Your instructions: Transcribe the listing word for word.

>>

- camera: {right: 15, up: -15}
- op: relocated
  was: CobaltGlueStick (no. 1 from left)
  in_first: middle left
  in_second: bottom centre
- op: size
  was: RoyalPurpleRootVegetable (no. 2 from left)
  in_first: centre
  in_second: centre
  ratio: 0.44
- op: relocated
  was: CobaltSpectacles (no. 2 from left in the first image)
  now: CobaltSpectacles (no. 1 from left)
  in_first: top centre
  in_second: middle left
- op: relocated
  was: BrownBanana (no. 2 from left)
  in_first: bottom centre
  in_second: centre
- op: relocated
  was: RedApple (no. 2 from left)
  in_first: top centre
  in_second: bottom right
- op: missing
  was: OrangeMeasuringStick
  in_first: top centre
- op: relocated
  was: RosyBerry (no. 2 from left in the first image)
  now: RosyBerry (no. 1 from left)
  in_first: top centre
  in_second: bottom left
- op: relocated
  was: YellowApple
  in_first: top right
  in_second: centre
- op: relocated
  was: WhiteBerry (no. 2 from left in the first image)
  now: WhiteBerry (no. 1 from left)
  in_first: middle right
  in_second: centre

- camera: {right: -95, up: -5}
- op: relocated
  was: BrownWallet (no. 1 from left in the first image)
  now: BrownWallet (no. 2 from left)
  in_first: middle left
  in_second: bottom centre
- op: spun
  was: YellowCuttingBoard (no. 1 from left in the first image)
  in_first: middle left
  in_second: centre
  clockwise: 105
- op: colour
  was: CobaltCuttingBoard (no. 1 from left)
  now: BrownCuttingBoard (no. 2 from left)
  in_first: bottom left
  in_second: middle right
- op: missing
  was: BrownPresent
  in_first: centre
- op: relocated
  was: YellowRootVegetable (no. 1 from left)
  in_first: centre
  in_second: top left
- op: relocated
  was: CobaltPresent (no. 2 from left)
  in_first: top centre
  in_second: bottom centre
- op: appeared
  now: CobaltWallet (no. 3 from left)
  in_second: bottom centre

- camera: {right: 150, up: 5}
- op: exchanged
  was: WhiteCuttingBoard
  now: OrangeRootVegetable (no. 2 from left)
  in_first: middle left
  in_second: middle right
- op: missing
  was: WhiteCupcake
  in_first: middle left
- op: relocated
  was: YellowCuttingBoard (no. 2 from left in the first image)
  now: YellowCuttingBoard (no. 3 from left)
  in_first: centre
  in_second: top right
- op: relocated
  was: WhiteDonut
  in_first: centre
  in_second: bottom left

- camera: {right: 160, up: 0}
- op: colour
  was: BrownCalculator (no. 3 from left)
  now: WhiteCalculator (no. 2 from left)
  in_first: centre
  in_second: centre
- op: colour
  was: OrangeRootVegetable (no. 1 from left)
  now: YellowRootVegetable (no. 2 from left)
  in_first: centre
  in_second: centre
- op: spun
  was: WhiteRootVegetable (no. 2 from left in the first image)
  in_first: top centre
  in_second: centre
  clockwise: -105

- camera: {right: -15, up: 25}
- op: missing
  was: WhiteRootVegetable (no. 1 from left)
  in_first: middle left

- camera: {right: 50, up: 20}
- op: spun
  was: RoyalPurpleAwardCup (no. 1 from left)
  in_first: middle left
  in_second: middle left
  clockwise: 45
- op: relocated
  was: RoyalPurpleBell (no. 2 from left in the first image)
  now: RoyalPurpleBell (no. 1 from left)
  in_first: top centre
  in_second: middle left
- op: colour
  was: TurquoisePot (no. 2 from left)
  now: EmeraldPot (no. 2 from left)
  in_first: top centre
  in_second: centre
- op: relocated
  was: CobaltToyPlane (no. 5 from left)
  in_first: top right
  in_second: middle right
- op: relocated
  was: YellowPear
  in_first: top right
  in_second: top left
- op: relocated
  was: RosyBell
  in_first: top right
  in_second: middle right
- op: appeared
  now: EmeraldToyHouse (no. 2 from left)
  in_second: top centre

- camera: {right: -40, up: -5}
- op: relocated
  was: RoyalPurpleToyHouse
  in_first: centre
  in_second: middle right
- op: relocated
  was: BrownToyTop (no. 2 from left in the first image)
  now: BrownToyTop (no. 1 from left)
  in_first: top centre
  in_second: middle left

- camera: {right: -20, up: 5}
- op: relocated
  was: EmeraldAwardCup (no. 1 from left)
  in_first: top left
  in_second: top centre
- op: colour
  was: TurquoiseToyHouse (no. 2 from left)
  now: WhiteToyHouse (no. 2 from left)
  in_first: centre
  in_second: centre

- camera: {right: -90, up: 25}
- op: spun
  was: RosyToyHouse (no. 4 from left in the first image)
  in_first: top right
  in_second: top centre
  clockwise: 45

<<

Exercise solution:
- camera: {right: 15, up: -15}
- op: relocated
  was: CobaltGlueStick (no. 1 from left)
  in_first: middle left
  in_second: bottom centre
- op: size
  was: RoyalPurpleRootVegetable (no. 2 from left)
  in_first: centre
  in_second: centre
  ratio: 0.44
- op: relocated
  was: CobaltSpectacles (no. 2 from left in the first image)
  now: CobaltSpectacles (no. 1 from left)
  in_first: top centre
  in_second: middle left
- op: relocated
  was: BrownBanana (no. 2 from left)
  in_first: bottom centre
  in_second: centre
- op: relocated
  was: RedApple (no. 2 from left)
  in_first: top centre
  in_second: bottom right
- op: missing
  was: OrangeMeasuringStick
  in_first: top centre
- op: relocated
  was: RosyBerry (no. 2 from left in the first image)
  now: RosyBerry (no. 1 from left)
  in_first: top centre
  in_second: bottom left
- op: relocated
  was: YellowApple
  in_first: top right
  in_second: centre
- op: relocated
  was: WhiteBerry (no. 2 from left in the first image)
  now: WhiteBerry (no. 1 from left)
  in_first: middle right
  in_second: centre

- camera: {right: -95, up: -5}
- op: relocated
  was: BrownWallet (no. 1 from left in the first image)
  now: BrownWallet (no. 2 from left)
  in_first: middle left
  in_second: bottom centre
- op: spun
  was: YellowCuttingBoard (no. 1 from left in the first image)
  in_first: middle left
  in_second: centre
  clockwise: 105
- op: colour
  was: CobaltCuttingBoard (no. 1 from left)
  now: BrownCuttingBoard (no. 2 from left)
  in_first: bottom left
  in_second: middle right
- op: missing
  was: BrownPresent
  in_first: centre
- op: relocated
  was: YellowRootVegetable (no. 1 from left)
  in_first: centre
  in_second: top left
- op: relocated
  was: CobaltPresent (no. 2 from left)
  in_first: top centre
  in_second: bottom centre
- op: appeared
  now: CobaltWallet (no. 3 from left)
  in_second: bottom centre

- camera: {right: 150, up: 5}
- op: exchanged
  was: WhiteCuttingBoard
  now: OrangeRootVegetable (no. 2 from left)
  in_first: middle left
  in_second: middle right
- op: missing
  was: WhiteCupcake
  in_first: middle left
- op: relocated
  was: YellowCuttingBoard (no. 2 from left in the first image)
  now: YellowCuttingBoard (no. 3 from left)
  in_first: centre
  in_second: top right
- op: relocated
  was: WhiteDonut
  in_first: centre
  in_second: bottom left

- camera: {right: 160, up: 0}
- op: colour
  was: BrownCalculator (no. 3 from left)
  now: WhiteCalculator (no. 2 from left)
  in_first: centre
  in_second: centre
- op: colour
  was: OrangeRootVegetable (no. 1 from left)
  now: YellowRootVegetable (no. 2 from left)
  in_first: centre
  in_second: centre
- op: spun
  was: WhiteRootVegetable (no. 2 from left in the first image)
  in_first: top centre
  in_second: centre
  clockwise: -105

- camera: {right: -15, up: 25}
- op: missing
  was: WhiteRootVegetable (no. 1 from left)
  in_first: middle left

- camera: {right: 50, up: 20}
- op: spun
  was: RoyalPurpleAwardCup (no. 1 from left)
  in_first: middle left
  in_second: middle left
  clockwise: 45
- op: relocated
  was: RoyalPurpleBell (no. 2 from left in the first image)
  now: RoyalPurpleBell (no. 1 from left)
  in_first: top centre
  in_second: middle left
- op: colour
  was: TurquoisePot (no. 2 from left)
  now: EmeraldPot (no. 2 from left)
  in_first: top centre
  in_second: centre
- op: relocated
  was: CobaltToyPlane (no. 5 from left)
  in_first: top right
  in_second: middle right
- op: relocated
  was: YellowPear
  in_first: top right
  in_second: top left
- op: relocated
  was: RosyBell
  in_first: top right
  in_second: middle right
- op: appeared
  now: EmeraldToyHouse (no. 2 from left)
  in_second: top centre

- camera: {right: -40, up: -5}
- op: relocated
  was: RoyalPurpleToyHouse
  in_first: centre
  in_second: middle right
- op: relocated
  was: BrownToyTop (no. 2 from left in the first image)
  now: BrownToyTop (no. 1 from left)
  in_first: top centre
  in_second: middle left

- camera: {right: -20, up: 5}
- op: relocated
  was: EmeraldAwardCup (no. 1 from left)
  in_first: top left
  in_second: top centre
- op: colour
  was: TurquoiseToyHouse (no. 2 from left)
  now: WhiteToyHouse (no. 2 from left)
  in_first: centre
  in_second: centre

- camera: {right: -90, up: 25}
- op: spun
  was: RosyToyHouse (no. 4 from left in the first image)
  in_first: top right
  in_second: top centre
  clockwise: 45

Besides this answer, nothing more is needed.